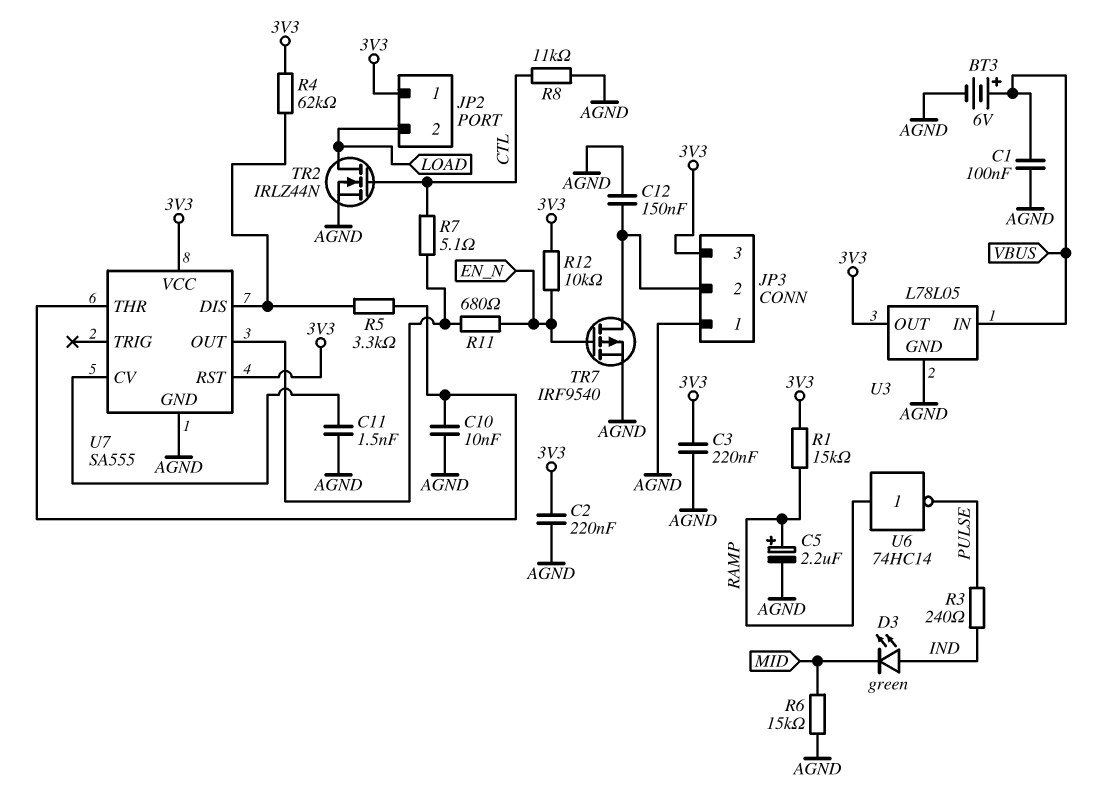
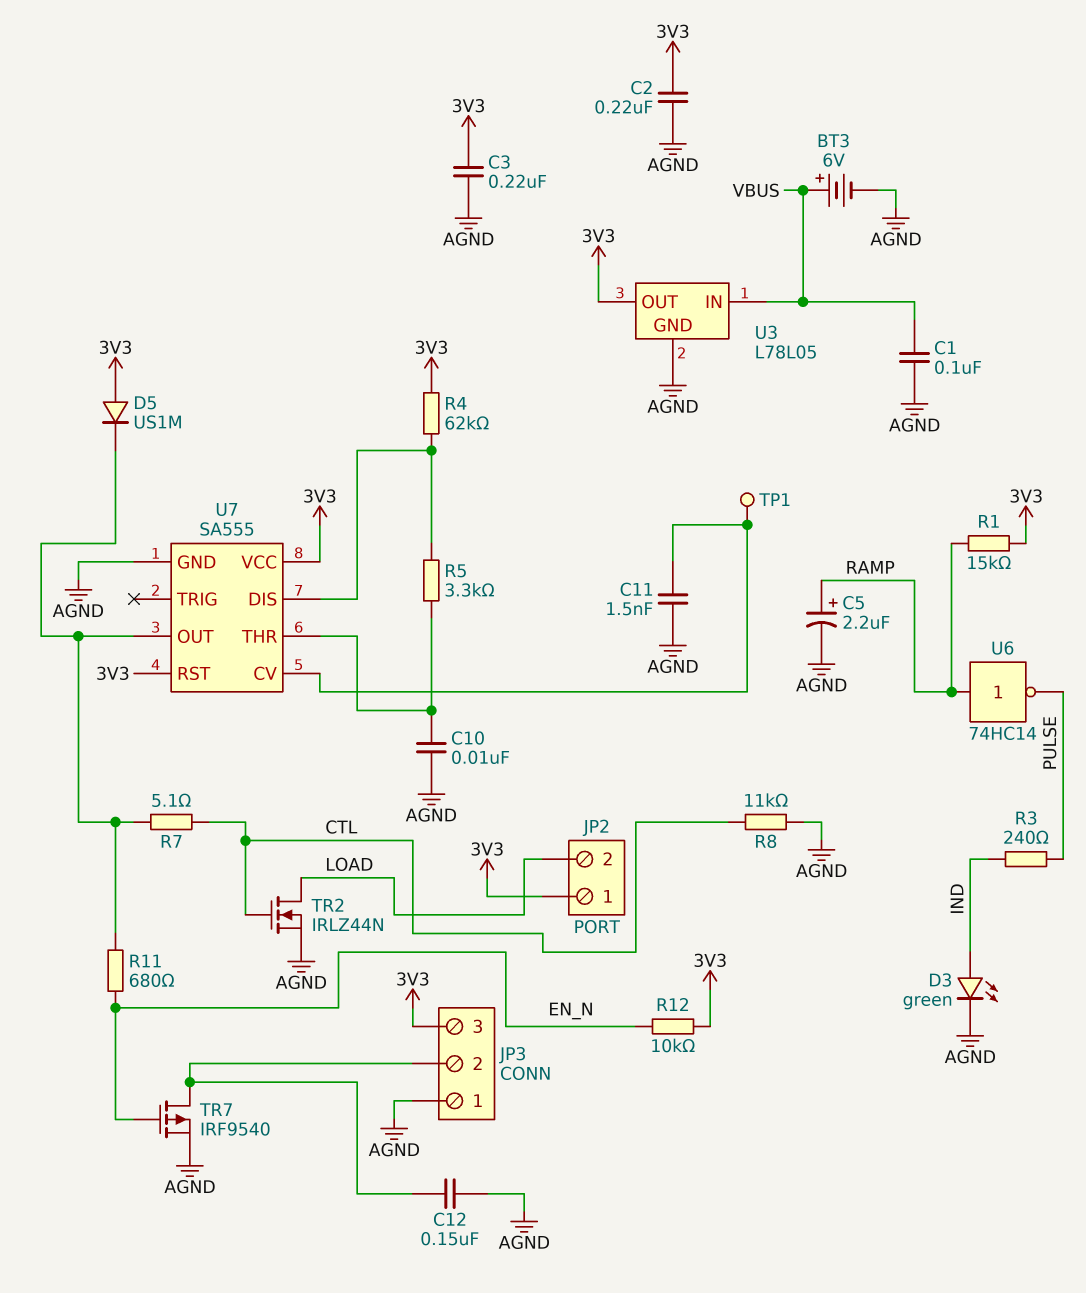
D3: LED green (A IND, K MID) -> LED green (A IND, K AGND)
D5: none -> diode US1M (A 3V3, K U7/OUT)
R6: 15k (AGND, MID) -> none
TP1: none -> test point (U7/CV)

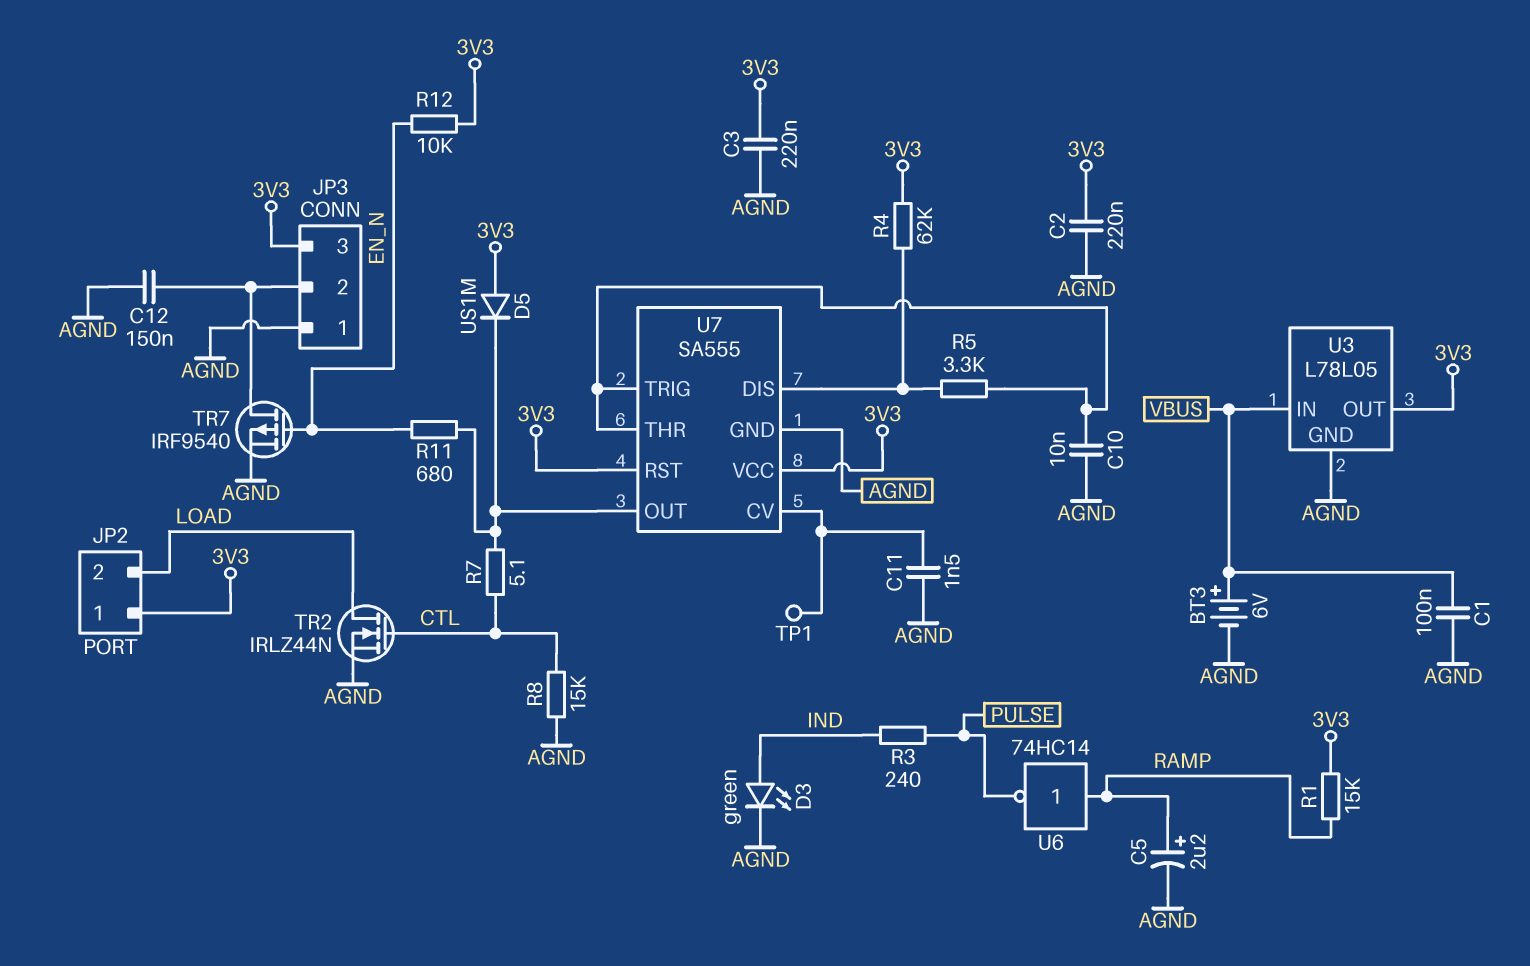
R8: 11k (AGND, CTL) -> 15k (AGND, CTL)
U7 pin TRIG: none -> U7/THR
---
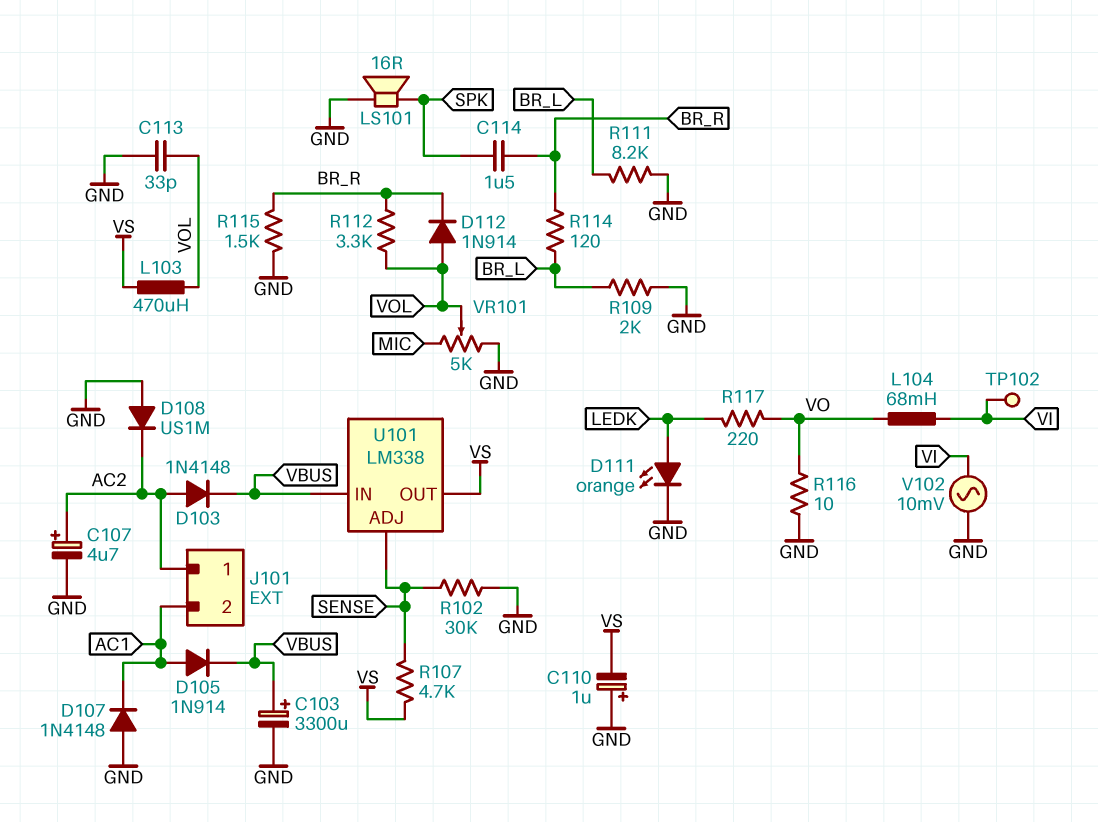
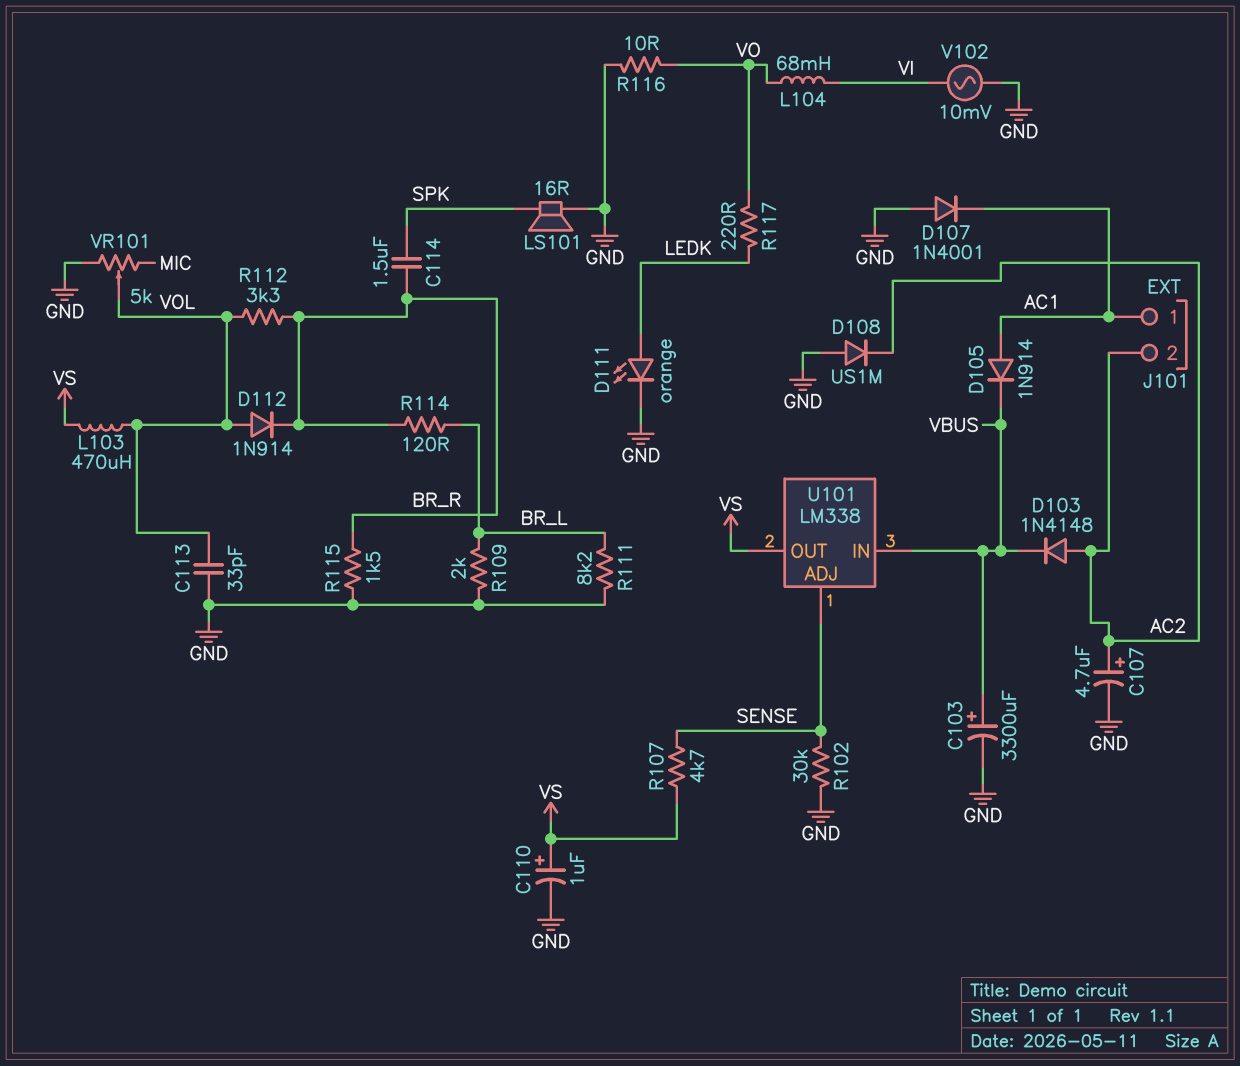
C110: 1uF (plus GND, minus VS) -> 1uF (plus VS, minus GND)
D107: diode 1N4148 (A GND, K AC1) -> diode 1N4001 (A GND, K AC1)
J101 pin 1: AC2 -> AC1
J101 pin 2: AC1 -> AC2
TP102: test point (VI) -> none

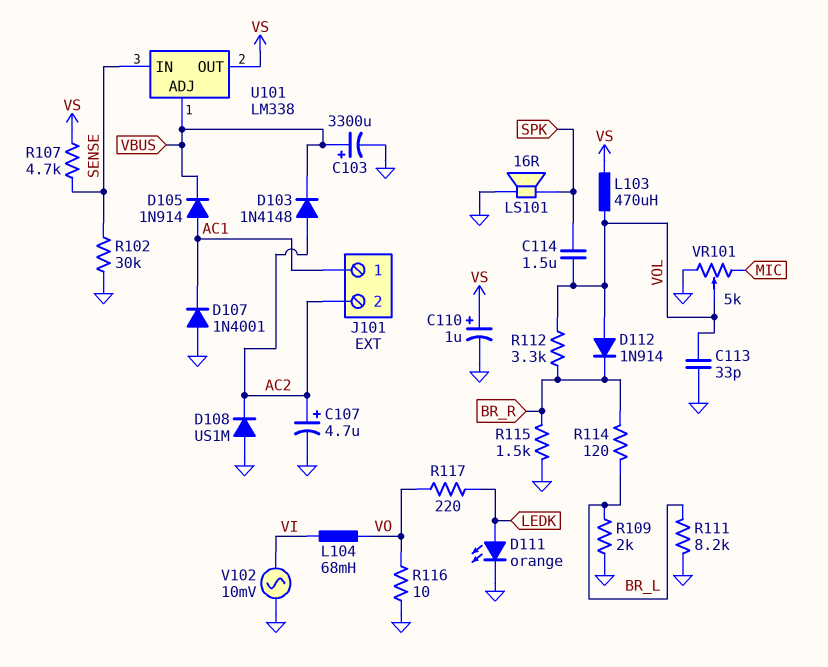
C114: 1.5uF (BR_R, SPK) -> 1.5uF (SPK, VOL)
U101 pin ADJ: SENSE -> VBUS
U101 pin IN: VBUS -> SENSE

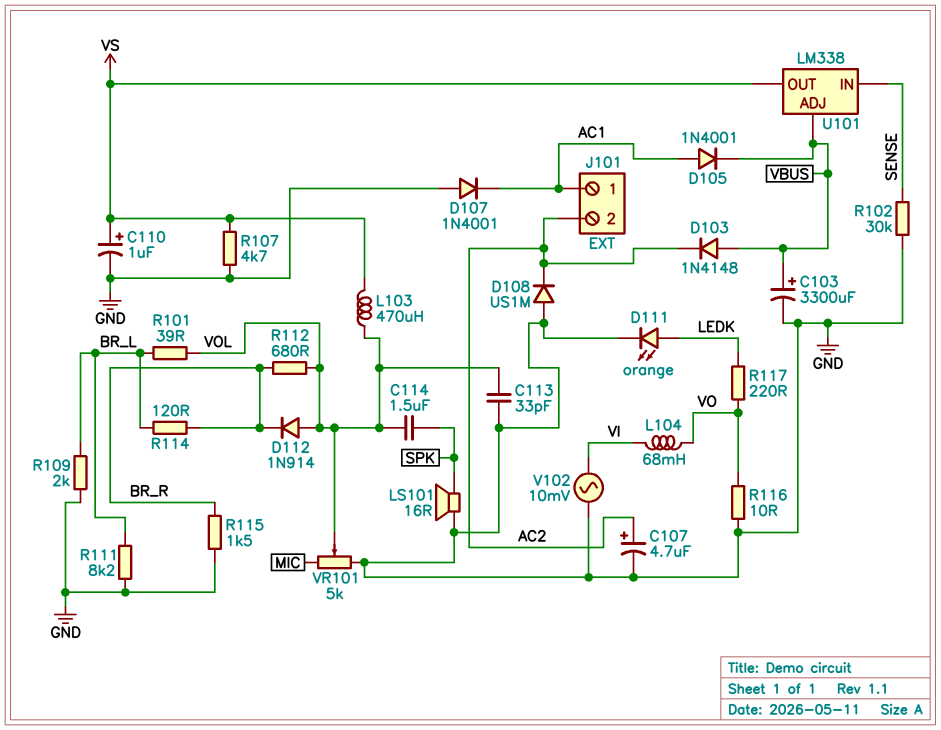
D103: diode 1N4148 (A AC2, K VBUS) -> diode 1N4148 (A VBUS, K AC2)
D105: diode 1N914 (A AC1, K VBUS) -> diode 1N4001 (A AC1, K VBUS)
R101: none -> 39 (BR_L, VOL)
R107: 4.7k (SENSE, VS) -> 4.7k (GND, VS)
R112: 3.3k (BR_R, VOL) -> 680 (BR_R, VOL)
--
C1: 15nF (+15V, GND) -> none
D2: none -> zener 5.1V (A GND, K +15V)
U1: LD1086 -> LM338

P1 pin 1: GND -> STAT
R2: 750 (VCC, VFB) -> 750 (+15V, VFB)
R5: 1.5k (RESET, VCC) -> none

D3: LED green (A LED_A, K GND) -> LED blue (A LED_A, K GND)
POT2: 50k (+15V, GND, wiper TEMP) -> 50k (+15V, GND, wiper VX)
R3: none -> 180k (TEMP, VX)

WORK ORDER:
Only the lines above from the one with "U1: LD1086 -> LM338" up to and including the one with "R3: none -> 180k (TEMP, VX)" should be repeated, exactly as written.

OUTPUT FOR THIS EXERCISE:
U1: LD1086 -> LM338

P1 pin 1: GND -> STAT
R2: 750 (VCC, VFB) -> 750 (+15V, VFB)
R5: 1.5k (RESET, VCC) -> none

D3: LED green (A LED_A, K GND) -> LED blue (A LED_A, K GND)
POT2: 50k (+15V, GND, wiper TEMP) -> 50k (+15V, GND, wiper VX)
R3: none -> 180k (TEMP, VX)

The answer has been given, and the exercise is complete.